Aim of the task: In the records below, reproduce exactly the lines from the one containing "pink calculator: [487,325,641,477]" through the one containing "yellow pot: [242,234,322,303]", both included, and omit the pictures.

Dataset:

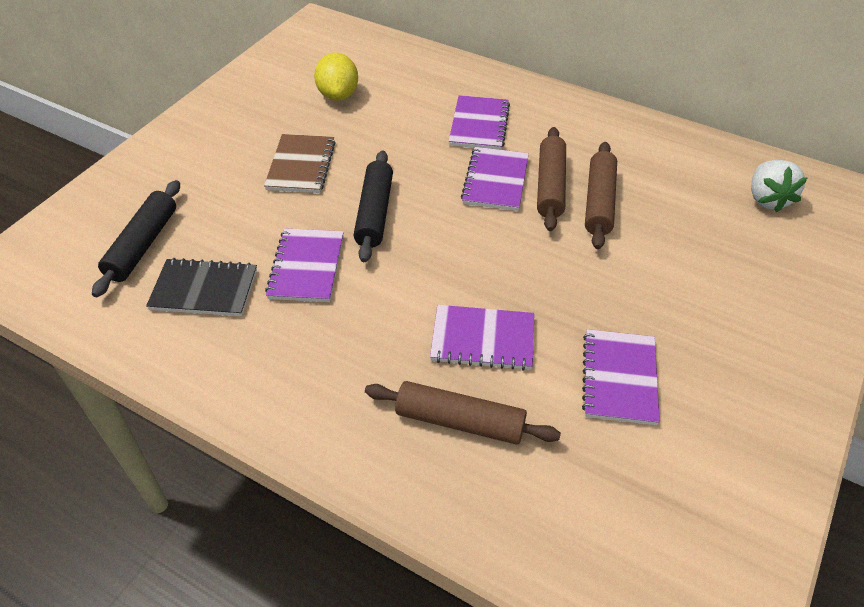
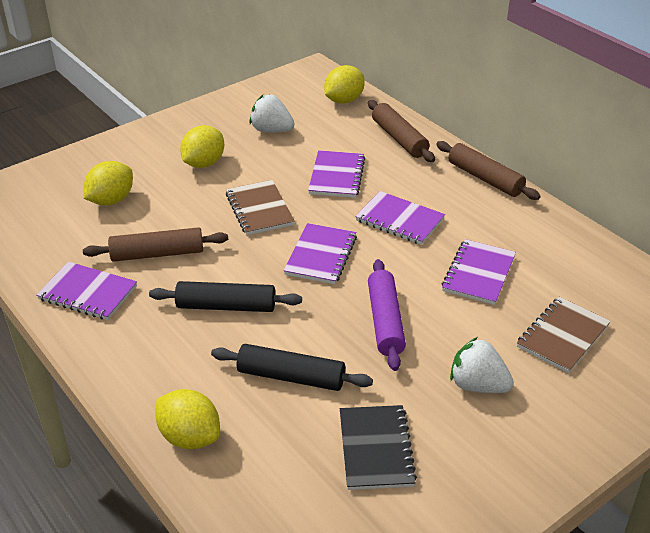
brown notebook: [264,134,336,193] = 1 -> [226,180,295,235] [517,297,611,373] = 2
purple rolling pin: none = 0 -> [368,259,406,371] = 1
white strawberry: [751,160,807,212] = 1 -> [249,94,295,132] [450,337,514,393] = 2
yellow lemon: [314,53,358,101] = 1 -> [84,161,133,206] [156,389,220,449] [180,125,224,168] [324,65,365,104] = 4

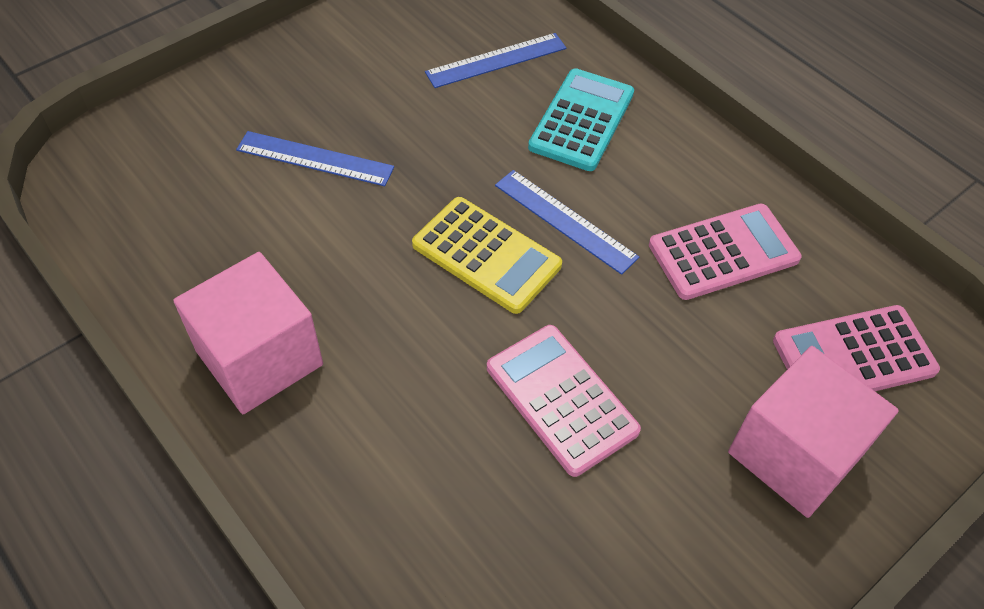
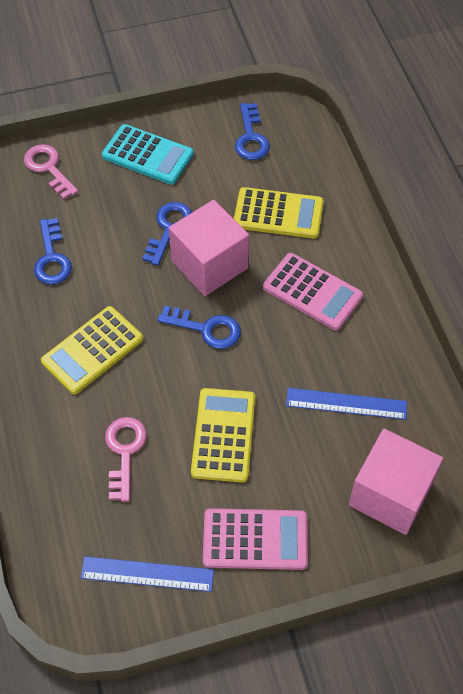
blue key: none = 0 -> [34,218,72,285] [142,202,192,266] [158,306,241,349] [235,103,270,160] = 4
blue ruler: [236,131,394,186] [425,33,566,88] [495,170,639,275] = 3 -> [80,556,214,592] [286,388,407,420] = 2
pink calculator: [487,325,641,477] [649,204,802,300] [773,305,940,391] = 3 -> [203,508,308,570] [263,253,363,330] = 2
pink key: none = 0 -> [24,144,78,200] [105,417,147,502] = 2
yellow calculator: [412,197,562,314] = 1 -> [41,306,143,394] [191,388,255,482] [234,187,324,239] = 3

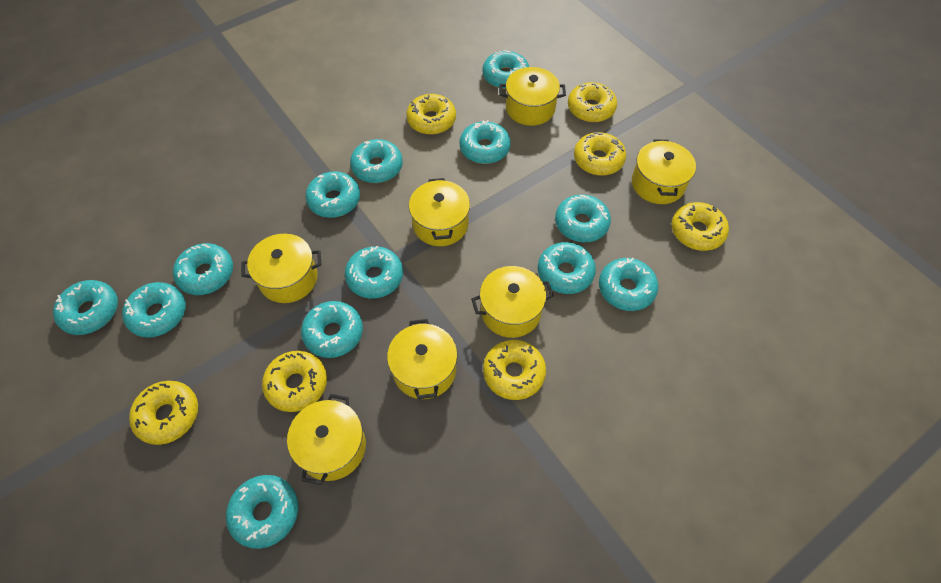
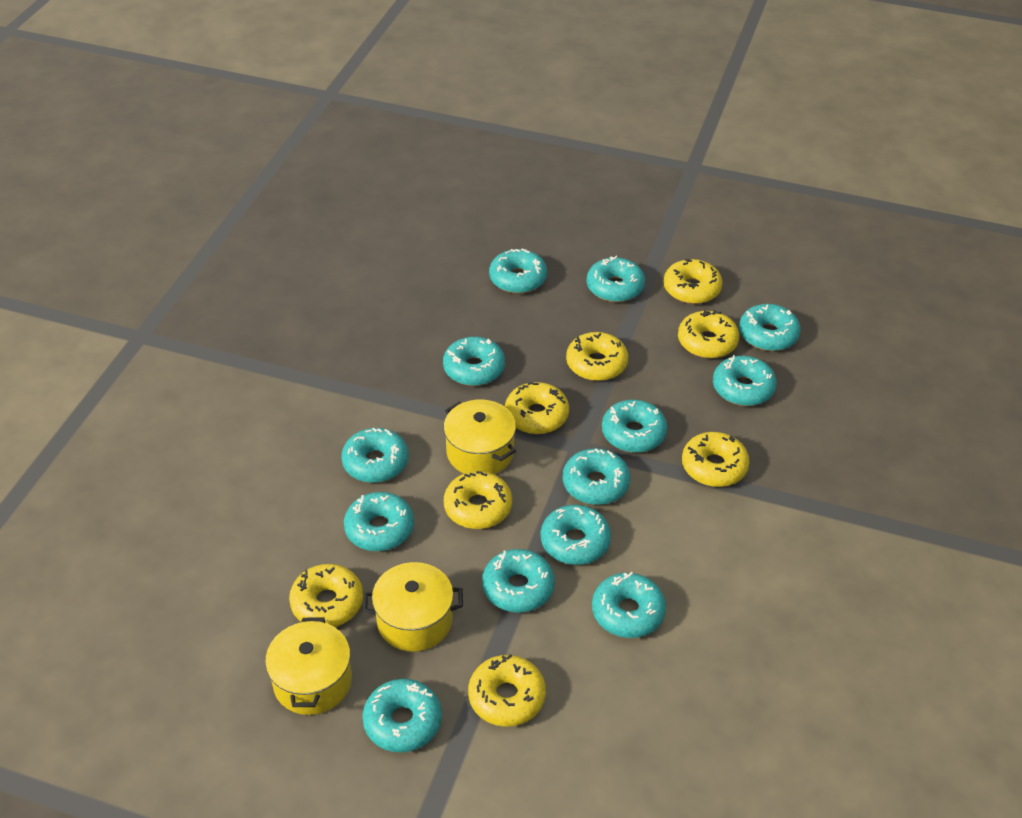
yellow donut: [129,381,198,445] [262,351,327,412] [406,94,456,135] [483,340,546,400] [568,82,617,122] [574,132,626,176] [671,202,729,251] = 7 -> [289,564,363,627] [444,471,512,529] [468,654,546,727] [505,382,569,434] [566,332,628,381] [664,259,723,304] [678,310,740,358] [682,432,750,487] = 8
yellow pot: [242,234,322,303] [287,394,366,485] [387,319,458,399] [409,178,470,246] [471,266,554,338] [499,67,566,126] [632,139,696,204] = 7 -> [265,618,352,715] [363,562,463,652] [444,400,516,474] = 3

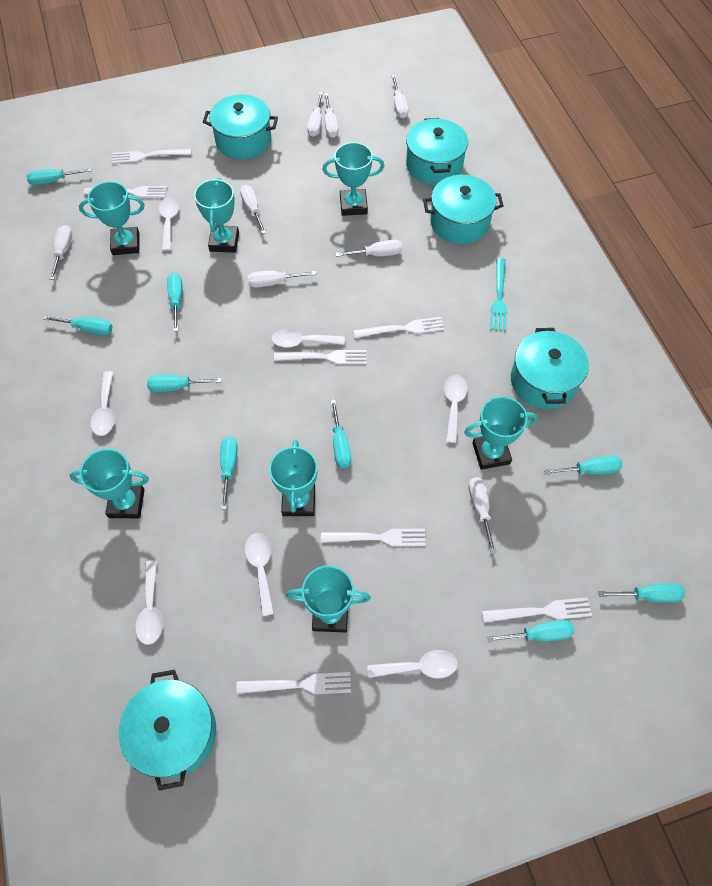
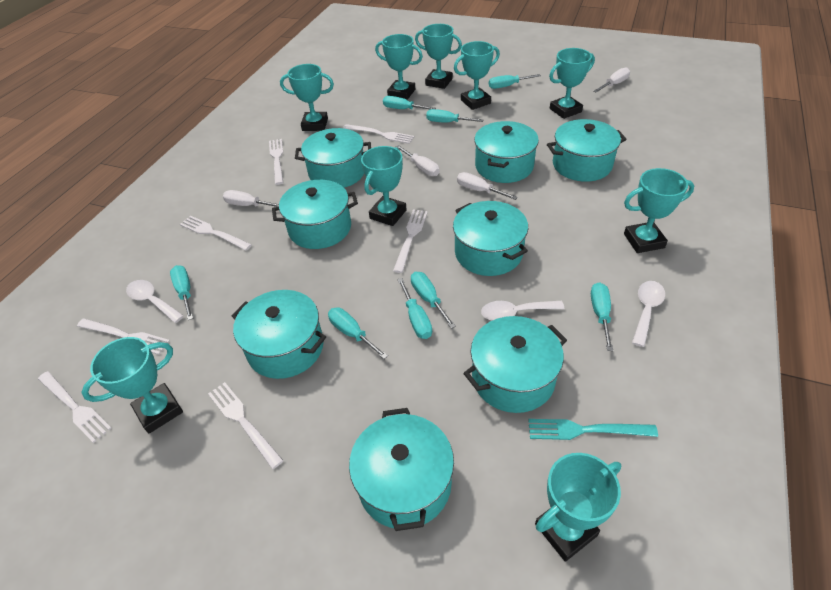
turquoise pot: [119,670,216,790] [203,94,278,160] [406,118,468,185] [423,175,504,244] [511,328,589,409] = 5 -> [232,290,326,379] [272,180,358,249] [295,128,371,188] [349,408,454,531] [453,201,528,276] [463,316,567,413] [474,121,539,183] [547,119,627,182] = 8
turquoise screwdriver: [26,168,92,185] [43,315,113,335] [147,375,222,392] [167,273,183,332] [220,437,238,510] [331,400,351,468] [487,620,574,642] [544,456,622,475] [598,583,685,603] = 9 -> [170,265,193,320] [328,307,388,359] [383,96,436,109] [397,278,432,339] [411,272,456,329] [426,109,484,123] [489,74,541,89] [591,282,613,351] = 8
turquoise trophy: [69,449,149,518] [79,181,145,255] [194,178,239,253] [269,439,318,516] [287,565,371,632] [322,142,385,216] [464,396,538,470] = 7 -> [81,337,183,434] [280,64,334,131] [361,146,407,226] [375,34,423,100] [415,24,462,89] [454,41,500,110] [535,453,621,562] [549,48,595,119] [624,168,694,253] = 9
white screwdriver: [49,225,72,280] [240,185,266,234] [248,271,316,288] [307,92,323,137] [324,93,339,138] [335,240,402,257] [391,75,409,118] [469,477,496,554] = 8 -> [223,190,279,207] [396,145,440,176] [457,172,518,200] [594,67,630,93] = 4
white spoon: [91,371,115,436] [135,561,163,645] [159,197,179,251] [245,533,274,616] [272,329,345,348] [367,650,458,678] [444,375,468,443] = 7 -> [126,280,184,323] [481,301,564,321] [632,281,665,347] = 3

Result:
pink calculator: [487,325,641,477] [649,204,802,300] [773,305,940,391] = 3 -> [203,508,308,570] [263,253,363,330] = 2
pink key: none = 0 -> [24,144,78,200] [105,417,147,502] = 2
yellow calculator: [412,197,562,314] = 1 -> [41,306,143,394] [191,388,255,482] [234,187,324,239] = 3

yellow donut: [129,381,198,445] [262,351,327,412] [406,94,456,135] [483,340,546,400] [568,82,617,122] [574,132,626,176] [671,202,729,251] = 7 -> [289,564,363,627] [444,471,512,529] [468,654,546,727] [505,382,569,434] [566,332,628,381] [664,259,723,304] [678,310,740,358] [682,432,750,487] = 8
yellow pot: [242,234,322,303] [287,394,366,485] [387,319,458,399] [409,178,470,246] [471,266,554,338] [499,67,566,126] [632,139,696,204] = 7 -> [265,618,352,715] [363,562,463,652] [444,400,516,474] = 3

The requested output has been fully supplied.